Your goal:
Return the exact lines spanning from the line with "black brick A9" through the last line of the entries, boundaries included, and no others.

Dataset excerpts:
[Start of section]
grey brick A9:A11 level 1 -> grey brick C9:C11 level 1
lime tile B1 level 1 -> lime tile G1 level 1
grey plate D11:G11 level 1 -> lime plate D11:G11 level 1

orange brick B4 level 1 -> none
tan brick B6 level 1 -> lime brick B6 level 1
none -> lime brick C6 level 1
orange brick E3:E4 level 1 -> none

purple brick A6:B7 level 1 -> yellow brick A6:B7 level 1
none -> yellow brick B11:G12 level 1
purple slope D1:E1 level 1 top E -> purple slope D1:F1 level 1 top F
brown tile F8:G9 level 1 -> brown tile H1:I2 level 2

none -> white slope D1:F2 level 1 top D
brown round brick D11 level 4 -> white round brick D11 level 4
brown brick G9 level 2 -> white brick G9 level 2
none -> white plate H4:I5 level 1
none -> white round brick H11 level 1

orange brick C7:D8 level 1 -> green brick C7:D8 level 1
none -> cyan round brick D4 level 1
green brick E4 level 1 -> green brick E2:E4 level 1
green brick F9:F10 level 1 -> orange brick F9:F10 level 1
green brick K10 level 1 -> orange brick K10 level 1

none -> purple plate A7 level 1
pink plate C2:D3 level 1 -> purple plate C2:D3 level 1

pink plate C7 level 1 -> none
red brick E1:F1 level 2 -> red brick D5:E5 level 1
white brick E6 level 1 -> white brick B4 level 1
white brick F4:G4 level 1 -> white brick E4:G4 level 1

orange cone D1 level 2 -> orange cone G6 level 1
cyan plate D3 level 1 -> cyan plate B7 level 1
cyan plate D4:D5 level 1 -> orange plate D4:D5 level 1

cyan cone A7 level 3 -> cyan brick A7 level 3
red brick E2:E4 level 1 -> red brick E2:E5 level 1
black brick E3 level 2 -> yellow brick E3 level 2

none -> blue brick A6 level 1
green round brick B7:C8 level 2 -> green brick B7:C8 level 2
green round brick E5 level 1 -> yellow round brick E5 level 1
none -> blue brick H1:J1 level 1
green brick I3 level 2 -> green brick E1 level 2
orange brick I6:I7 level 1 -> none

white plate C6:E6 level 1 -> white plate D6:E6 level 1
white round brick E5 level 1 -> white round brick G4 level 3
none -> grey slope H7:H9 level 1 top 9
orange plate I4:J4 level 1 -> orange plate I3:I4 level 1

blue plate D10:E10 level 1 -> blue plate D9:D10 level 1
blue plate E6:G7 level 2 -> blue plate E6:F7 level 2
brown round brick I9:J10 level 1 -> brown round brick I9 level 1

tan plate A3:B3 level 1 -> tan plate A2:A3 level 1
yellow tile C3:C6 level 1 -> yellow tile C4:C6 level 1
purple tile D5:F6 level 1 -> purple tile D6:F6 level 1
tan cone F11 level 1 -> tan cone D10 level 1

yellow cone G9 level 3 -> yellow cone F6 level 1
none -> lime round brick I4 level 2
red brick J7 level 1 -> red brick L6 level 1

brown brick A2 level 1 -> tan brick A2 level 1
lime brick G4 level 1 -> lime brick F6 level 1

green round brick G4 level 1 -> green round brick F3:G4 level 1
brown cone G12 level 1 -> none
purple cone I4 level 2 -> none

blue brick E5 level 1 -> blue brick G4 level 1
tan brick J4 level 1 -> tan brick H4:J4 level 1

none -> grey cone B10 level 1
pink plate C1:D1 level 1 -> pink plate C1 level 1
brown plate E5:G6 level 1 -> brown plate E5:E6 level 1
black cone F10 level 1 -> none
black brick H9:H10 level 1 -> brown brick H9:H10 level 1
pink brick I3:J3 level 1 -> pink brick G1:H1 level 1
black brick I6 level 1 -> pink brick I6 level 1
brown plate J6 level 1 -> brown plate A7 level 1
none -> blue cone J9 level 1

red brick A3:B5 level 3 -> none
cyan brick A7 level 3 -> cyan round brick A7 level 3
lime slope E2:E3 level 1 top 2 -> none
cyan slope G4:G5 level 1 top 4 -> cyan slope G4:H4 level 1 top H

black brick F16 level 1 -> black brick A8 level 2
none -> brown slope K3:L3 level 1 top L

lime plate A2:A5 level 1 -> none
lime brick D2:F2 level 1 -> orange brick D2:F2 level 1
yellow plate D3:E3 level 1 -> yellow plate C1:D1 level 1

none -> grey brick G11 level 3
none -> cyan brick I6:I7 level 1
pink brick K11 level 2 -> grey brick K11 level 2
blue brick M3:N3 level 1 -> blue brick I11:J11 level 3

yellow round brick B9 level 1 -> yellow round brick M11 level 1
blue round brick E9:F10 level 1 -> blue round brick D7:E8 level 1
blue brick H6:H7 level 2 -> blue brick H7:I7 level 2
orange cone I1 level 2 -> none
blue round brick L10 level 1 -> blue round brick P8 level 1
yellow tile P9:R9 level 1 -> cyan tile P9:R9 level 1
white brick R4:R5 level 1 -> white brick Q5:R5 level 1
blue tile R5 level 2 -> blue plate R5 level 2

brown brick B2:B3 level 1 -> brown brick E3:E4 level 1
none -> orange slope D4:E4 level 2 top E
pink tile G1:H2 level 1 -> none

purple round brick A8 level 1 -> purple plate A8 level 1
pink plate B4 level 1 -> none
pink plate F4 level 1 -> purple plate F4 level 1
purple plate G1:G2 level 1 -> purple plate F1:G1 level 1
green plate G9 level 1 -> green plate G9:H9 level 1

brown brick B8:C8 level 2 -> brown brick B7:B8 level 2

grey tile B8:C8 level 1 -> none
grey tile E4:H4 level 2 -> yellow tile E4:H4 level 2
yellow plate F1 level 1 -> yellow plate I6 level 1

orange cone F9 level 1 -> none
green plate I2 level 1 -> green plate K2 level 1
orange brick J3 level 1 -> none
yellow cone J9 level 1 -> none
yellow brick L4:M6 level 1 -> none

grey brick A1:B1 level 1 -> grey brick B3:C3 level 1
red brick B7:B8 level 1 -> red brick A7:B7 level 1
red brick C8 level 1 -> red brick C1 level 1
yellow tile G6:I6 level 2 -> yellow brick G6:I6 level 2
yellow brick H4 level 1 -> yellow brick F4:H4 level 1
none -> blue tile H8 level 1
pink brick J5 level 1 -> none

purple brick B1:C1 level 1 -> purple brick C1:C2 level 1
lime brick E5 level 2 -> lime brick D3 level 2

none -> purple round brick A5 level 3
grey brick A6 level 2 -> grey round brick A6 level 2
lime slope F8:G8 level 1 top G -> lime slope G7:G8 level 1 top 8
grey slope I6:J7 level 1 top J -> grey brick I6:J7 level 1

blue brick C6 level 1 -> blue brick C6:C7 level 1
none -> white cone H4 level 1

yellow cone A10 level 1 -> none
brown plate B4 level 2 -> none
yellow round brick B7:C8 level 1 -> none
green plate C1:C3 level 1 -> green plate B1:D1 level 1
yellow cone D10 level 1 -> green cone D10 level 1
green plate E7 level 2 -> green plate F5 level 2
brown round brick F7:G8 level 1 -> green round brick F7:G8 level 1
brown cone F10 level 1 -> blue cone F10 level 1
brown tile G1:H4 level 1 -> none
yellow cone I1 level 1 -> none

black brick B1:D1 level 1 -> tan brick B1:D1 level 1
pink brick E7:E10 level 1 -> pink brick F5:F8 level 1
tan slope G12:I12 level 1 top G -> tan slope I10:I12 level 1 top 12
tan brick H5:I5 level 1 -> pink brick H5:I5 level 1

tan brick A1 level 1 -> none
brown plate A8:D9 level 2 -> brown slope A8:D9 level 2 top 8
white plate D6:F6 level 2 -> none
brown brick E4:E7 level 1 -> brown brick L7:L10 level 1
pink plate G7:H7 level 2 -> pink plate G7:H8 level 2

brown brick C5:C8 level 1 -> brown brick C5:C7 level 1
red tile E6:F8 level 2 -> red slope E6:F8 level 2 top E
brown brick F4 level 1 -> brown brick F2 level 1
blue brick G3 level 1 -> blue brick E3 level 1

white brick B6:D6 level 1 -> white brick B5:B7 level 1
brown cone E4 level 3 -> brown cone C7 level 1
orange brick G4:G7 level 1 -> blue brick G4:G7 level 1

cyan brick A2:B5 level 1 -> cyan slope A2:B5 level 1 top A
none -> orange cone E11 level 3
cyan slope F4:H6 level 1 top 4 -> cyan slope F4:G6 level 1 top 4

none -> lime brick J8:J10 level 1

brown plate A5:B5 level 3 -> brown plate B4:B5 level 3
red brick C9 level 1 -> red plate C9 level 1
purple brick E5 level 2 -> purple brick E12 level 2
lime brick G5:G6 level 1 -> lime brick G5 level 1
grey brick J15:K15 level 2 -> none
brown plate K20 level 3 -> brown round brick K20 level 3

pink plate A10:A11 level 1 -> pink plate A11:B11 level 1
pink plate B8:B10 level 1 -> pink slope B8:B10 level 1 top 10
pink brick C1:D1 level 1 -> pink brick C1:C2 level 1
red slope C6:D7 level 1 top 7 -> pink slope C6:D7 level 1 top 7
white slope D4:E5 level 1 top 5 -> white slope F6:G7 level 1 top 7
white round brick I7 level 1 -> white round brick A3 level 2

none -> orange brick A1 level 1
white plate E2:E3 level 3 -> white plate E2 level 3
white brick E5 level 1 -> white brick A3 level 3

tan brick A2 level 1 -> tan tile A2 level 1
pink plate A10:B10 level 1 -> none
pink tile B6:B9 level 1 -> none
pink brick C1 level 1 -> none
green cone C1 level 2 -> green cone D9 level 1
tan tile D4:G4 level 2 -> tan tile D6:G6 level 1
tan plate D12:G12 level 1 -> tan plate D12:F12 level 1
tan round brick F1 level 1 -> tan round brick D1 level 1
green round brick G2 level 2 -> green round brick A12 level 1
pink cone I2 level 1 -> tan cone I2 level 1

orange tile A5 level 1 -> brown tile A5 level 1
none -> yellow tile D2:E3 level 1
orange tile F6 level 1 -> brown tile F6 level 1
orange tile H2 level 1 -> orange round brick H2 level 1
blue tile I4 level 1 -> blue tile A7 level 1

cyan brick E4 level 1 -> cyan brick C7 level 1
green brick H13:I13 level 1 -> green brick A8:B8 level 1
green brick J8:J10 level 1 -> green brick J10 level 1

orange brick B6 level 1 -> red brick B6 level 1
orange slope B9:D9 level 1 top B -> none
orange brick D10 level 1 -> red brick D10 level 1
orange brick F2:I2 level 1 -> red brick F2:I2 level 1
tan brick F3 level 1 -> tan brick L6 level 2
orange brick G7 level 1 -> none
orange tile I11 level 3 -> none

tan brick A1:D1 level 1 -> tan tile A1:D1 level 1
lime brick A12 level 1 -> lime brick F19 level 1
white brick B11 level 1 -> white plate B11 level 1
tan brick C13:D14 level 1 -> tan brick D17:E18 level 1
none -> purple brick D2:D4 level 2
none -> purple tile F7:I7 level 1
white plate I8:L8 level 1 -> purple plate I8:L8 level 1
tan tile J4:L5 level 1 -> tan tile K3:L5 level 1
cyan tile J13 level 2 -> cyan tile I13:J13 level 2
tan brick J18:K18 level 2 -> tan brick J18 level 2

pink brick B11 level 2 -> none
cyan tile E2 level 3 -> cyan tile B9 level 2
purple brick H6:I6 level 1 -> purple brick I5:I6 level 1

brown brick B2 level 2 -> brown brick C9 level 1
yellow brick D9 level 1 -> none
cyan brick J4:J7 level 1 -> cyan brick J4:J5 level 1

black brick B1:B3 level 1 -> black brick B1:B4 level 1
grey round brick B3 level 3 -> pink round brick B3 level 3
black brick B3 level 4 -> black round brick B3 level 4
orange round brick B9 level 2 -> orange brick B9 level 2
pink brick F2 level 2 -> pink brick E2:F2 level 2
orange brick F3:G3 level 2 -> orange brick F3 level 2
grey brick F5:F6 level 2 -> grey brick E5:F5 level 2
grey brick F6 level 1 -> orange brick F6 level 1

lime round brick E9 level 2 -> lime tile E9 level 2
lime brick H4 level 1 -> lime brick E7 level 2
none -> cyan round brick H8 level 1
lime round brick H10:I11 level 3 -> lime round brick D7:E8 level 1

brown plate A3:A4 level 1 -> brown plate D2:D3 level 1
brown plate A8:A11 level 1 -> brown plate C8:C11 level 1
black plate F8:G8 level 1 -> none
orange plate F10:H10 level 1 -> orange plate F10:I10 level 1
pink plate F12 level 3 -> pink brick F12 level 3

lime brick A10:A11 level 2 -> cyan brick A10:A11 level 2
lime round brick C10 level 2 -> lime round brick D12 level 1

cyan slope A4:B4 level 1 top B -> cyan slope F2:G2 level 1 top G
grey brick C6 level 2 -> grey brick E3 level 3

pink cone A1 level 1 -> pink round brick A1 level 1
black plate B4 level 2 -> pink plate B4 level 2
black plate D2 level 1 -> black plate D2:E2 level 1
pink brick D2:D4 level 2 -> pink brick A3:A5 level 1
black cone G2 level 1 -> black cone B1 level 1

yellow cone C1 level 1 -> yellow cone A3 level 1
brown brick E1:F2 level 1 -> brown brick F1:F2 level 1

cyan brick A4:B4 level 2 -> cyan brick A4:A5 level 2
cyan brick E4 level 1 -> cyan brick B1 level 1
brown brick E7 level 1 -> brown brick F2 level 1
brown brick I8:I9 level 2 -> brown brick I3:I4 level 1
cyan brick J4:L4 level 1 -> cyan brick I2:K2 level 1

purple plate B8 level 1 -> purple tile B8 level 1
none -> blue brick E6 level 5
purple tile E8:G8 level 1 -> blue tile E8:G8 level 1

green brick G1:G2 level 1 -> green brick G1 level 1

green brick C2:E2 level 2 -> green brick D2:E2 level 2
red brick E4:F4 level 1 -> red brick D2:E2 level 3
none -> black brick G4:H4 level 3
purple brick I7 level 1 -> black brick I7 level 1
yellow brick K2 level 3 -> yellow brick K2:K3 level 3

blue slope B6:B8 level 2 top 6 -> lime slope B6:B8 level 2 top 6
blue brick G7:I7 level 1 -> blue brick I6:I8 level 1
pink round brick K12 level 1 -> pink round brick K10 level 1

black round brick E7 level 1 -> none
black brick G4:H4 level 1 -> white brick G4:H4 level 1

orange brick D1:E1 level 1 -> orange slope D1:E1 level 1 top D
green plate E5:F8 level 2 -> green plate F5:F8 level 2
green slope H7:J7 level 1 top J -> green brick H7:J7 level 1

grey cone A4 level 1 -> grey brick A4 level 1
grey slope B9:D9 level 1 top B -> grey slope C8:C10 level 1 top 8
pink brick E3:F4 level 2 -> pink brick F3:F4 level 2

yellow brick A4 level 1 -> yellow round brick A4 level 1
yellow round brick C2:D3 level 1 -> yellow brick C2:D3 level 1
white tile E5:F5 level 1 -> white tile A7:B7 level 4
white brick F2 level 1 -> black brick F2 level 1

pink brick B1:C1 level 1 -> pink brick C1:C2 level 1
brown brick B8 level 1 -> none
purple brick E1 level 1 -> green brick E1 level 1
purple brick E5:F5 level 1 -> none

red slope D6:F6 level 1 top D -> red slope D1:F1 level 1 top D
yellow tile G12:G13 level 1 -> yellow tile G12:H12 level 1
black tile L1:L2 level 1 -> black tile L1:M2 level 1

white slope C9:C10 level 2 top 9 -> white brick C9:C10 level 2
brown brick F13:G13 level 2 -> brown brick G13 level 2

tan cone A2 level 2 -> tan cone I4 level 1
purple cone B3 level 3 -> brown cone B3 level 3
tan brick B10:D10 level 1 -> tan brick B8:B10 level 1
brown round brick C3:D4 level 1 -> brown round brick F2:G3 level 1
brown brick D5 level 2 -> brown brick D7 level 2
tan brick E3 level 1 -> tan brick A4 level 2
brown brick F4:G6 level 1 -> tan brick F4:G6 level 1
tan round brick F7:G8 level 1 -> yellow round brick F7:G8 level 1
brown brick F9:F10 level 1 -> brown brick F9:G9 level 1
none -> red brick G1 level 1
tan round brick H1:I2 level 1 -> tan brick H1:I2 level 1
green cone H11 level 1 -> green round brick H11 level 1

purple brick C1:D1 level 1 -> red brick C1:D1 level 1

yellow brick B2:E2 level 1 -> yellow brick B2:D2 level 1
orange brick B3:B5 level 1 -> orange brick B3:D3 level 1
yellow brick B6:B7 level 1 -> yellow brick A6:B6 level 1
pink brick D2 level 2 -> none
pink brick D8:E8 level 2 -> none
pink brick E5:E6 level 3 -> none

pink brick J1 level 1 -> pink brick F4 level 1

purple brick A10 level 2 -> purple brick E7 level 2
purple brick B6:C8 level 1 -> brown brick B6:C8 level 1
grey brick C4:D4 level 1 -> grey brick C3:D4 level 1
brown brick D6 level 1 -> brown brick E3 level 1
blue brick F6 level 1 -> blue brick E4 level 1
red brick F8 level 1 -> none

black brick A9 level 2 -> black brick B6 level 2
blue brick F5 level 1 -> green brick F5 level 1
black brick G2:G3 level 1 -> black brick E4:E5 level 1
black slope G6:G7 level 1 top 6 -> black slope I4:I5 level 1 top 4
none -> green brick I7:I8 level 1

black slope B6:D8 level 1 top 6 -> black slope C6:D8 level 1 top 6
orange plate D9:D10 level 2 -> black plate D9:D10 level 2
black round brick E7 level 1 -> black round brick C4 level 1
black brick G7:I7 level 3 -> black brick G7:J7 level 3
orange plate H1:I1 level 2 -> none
[End of section]
Output below:
black brick A9 level 2 -> black brick B6 level 2
blue brick F5 level 1 -> green brick F5 level 1
black brick G2:G3 level 1 -> black brick E4:E5 level 1
black slope G6:G7 level 1 top 6 -> black slope I4:I5 level 1 top 4
none -> green brick I7:I8 level 1

black slope B6:D8 level 1 top 6 -> black slope C6:D8 level 1 top 6
orange plate D9:D10 level 2 -> black plate D9:D10 level 2
black round brick E7 level 1 -> black round brick C4 level 1
black brick G7:I7 level 3 -> black brick G7:J7 level 3
orange plate H1:I1 level 2 -> none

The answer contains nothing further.